**EXERCISE REQUIREMENTS**
Reproduce the full listing as it stands. Images do not belong in the copy.

**GIVEN MATERIAL**
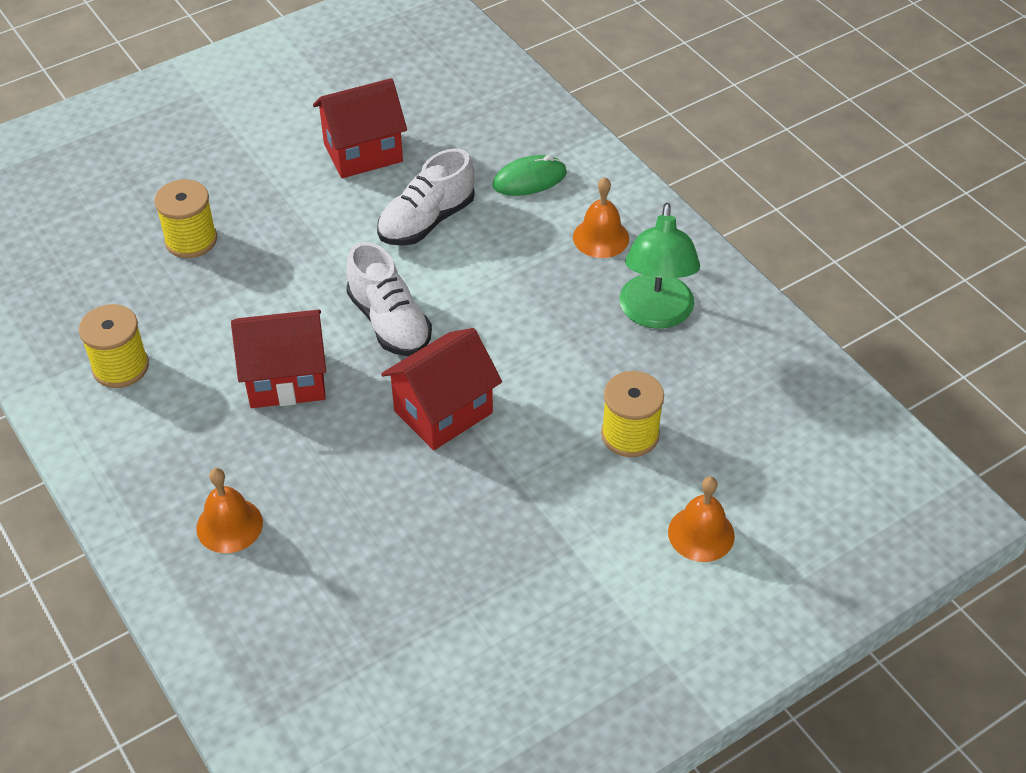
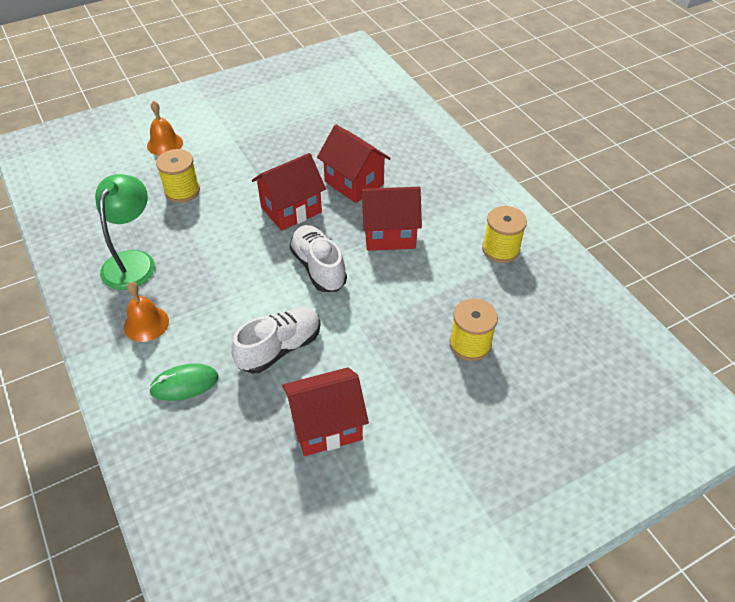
camera: 175 degrees left, 0 degrees up
(229, 525) = (418, 162): orange bell -> none
(344, 471) = (354, 183): none -> red house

**OUTPUT BELOW**
camera: 175 degrees left, 0 degrees up
(229, 525) = (418, 162): orange bell -> none
(344, 471) = (354, 183): none -> red house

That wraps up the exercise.